Could you give back the lines from the start of the material through the line containing "30: (1036, 471)", both ends included, changing "absolute pixels" to "image pixels" and leaving everything else as it is?

● Data records:
-- Start --

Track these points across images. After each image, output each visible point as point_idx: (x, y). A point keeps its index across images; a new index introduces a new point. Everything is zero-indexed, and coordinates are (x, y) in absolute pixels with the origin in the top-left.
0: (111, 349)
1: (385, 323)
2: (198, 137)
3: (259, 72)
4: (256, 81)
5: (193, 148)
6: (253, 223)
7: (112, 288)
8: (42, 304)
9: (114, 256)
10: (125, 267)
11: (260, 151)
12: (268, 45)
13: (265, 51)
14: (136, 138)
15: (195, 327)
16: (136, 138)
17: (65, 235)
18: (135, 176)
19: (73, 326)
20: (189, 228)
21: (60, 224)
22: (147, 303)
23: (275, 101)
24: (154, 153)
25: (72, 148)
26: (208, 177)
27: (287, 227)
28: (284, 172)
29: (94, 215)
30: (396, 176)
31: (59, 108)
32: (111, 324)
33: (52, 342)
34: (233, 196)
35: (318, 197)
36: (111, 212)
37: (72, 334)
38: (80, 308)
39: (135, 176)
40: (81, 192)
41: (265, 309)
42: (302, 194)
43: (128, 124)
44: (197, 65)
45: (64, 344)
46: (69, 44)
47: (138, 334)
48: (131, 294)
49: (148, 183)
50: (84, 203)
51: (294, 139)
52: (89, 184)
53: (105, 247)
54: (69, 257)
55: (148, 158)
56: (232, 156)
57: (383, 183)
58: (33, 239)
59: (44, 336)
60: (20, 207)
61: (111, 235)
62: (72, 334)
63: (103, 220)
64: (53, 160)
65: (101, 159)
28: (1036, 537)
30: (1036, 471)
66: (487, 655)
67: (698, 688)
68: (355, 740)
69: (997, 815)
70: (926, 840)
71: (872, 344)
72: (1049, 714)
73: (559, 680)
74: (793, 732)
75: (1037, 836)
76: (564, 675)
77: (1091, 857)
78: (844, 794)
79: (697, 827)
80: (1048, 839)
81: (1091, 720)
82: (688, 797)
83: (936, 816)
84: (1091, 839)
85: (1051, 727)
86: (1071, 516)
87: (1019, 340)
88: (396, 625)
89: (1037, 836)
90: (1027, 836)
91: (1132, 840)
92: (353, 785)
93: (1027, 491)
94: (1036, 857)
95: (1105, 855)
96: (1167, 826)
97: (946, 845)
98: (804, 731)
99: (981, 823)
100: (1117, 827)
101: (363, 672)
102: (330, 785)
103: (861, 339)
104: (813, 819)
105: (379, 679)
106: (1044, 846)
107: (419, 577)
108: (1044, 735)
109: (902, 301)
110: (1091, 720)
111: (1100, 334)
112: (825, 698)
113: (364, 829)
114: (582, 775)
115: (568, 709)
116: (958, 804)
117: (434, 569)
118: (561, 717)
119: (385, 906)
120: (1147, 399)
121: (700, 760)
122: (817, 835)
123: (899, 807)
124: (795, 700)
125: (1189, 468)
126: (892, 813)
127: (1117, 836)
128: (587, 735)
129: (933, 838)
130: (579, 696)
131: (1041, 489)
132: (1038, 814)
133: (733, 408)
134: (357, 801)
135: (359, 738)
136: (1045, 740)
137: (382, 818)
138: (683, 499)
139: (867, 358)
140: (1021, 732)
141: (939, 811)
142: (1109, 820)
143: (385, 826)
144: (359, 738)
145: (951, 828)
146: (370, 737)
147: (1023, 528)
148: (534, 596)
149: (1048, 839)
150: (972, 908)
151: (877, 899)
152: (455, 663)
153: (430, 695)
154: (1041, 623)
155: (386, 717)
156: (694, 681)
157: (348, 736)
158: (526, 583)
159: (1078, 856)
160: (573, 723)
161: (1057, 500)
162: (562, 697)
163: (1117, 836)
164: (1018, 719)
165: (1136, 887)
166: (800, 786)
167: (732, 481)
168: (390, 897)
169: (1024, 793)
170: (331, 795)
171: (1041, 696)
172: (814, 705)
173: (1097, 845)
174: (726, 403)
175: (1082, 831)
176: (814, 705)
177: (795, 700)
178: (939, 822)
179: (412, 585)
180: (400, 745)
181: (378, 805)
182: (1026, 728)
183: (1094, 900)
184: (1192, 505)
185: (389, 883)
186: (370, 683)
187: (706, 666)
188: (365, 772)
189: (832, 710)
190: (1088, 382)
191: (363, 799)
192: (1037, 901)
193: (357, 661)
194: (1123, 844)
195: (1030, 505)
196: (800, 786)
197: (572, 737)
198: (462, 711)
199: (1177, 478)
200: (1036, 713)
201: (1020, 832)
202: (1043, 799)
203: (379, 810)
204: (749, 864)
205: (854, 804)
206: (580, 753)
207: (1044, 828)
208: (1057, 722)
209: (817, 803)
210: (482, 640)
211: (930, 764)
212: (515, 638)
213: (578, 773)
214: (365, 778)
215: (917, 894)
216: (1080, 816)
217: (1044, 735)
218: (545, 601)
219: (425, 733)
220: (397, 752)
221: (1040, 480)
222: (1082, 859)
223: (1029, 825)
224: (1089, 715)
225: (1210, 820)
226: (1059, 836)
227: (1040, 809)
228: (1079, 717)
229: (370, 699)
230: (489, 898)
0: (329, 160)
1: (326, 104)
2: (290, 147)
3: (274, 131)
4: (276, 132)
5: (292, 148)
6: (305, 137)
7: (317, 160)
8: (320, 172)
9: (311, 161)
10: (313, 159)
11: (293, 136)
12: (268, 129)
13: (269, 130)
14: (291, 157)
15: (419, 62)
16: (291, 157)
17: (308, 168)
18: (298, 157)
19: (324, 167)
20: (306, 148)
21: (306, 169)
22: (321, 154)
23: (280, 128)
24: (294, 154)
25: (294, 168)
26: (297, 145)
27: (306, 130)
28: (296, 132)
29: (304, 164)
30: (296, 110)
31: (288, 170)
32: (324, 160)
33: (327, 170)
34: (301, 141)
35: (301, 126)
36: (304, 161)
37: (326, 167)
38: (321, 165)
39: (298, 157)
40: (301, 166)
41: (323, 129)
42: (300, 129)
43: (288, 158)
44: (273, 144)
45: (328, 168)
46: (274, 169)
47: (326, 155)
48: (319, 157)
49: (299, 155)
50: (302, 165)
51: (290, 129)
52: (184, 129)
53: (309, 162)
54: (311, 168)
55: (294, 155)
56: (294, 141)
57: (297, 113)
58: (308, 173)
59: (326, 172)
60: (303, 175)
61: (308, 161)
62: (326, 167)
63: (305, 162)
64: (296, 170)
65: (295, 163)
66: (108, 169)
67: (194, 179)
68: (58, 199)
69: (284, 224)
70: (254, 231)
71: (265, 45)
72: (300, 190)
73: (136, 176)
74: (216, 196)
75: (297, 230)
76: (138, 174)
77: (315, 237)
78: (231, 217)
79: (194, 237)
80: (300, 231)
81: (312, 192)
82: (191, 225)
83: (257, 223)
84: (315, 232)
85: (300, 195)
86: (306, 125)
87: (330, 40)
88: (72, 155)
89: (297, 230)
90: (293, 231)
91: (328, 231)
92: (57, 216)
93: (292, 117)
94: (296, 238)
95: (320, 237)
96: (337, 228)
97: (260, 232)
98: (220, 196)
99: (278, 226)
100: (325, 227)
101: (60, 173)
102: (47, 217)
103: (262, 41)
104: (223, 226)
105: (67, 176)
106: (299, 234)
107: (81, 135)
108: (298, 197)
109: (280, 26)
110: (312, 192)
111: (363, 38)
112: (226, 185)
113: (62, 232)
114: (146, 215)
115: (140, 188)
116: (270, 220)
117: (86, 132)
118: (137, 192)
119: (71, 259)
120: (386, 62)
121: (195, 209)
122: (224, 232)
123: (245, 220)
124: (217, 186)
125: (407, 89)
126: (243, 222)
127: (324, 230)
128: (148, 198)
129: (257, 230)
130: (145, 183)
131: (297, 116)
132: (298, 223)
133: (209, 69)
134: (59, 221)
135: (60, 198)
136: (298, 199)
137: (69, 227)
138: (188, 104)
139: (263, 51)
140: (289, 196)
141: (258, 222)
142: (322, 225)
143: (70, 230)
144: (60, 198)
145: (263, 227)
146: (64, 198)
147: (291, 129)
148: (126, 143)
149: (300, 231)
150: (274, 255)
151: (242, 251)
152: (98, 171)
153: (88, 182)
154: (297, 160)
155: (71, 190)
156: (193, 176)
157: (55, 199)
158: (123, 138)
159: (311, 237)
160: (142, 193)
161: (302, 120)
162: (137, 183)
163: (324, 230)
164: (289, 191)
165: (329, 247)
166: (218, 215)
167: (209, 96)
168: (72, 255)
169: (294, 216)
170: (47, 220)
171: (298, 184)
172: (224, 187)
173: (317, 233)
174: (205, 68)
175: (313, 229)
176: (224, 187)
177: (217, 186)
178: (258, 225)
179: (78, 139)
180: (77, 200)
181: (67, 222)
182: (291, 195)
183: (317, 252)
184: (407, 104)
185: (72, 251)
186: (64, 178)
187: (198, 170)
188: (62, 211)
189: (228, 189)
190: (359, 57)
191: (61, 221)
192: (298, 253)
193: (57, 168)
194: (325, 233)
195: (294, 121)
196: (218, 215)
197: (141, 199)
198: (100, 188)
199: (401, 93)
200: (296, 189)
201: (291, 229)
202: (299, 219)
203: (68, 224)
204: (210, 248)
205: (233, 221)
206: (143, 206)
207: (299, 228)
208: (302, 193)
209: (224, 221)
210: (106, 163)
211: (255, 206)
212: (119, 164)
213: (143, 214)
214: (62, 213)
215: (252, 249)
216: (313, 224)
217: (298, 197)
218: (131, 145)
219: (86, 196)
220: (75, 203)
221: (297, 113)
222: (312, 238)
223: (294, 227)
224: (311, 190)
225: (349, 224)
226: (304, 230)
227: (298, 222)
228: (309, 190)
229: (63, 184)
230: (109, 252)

-- End --

● Finished answer:
Track these points across images. After each image, output each visible point as point_idx: (x, y). A point keeps its index across images; a new index introduces a new point. Everything is zero-indexed, and coordinates are (x, y) in image pixels with the origin in the top-left.
0: (111, 349)
1: (385, 323)
2: (198, 137)
3: (259, 72)
4: (256, 81)
5: (193, 148)
6: (253, 223)
7: (112, 288)
8: (42, 304)
9: (114, 256)
10: (125, 267)
11: (260, 151)
12: (268, 45)
13: (265, 51)
14: (136, 138)
15: (195, 327)
16: (136, 138)
17: (65, 235)
18: (135, 176)
19: (73, 326)
20: (189, 228)
21: (60, 224)
22: (147, 303)
23: (275, 101)
24: (154, 153)
25: (72, 148)
26: (208, 177)
27: (287, 227)
28: (284, 172)
29: (94, 215)
30: (396, 176)
31: (59, 108)
32: (111, 324)
33: (52, 342)
34: (233, 196)
35: (318, 197)
36: (111, 212)
37: (72, 334)
38: (80, 308)
39: (135, 176)
40: (81, 192)
41: (265, 309)
42: (302, 194)
43: (128, 124)
44: (197, 65)
45: (64, 344)
46: (69, 44)
47: (138, 334)
48: (131, 294)
49: (148, 183)
50: (84, 203)
51: (294, 139)
52: (89, 184)
53: (105, 247)
54: (69, 257)
55: (148, 158)
56: (232, 156)
57: (383, 183)
58: (33, 239)
59: (44, 336)
60: (20, 207)
61: (111, 235)
62: (72, 334)
63: (103, 220)
64: (53, 160)
65: (101, 159)
28: (1036, 537)
30: (1036, 471)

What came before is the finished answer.